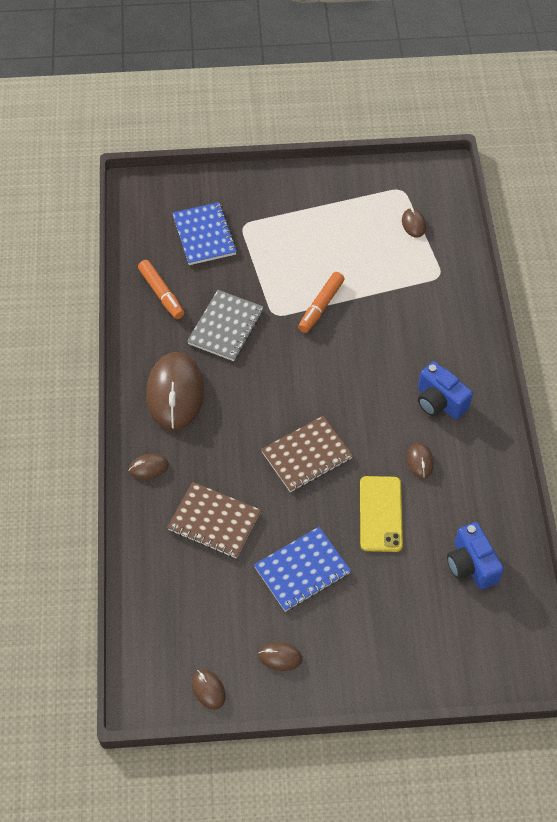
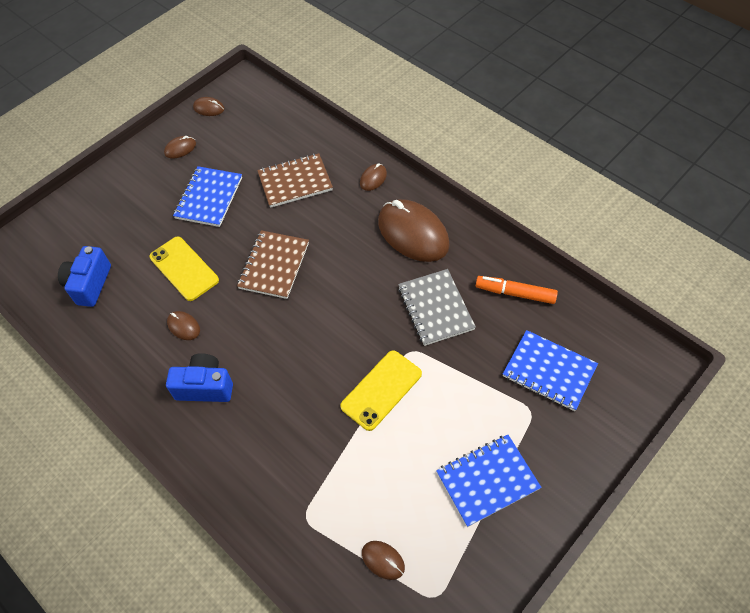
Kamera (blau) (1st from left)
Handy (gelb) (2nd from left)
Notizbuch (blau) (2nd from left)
· · · · · · ·
Repeat the listing exactly, minus its pictures.

Response area →
Kamera (blau) (1st from left)
Handy (gelb) (2nd from left)
Notizbuch (blau) (2nd from left)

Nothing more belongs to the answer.